## What you need to do
The lines from the one containing "U3 pin THR: N007 -> N001" through the end of the entries are what to output; reproduce them exactly and add nothing.
━━━ Provided data
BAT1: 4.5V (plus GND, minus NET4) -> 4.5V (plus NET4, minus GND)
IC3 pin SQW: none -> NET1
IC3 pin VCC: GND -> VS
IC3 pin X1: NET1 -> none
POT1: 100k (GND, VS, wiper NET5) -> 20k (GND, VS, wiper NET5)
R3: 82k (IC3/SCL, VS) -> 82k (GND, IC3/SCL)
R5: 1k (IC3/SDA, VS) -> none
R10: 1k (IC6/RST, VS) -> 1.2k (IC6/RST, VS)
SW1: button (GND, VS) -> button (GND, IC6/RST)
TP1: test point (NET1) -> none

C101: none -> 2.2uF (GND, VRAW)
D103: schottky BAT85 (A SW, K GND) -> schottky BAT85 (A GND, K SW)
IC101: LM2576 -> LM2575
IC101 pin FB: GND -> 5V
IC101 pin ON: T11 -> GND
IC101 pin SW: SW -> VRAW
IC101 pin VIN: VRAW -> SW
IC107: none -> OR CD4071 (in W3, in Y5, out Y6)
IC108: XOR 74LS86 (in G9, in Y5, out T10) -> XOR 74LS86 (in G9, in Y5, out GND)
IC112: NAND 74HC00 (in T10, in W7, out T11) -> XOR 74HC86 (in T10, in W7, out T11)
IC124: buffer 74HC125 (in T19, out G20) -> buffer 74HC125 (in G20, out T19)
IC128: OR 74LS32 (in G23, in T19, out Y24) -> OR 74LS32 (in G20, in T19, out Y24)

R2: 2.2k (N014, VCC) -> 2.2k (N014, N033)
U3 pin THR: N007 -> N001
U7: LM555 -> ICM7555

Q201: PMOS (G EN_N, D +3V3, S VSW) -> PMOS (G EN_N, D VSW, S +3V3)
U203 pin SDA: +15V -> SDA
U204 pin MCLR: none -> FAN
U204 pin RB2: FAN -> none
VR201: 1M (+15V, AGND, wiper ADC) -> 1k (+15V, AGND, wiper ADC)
━━━━━━
## Written response
U3 pin THR: N007 -> N001
U7: LM555 -> ICM7555

Q201: PMOS (G EN_N, D +3V3, S VSW) -> PMOS (G EN_N, D VSW, S +3V3)
U203 pin SDA: +15V -> SDA
U204 pin MCLR: none -> FAN
U204 pin RB2: FAN -> none
VR201: 1M (+15V, AGND, wiper ADC) -> 1k (+15V, AGND, wiper ADC)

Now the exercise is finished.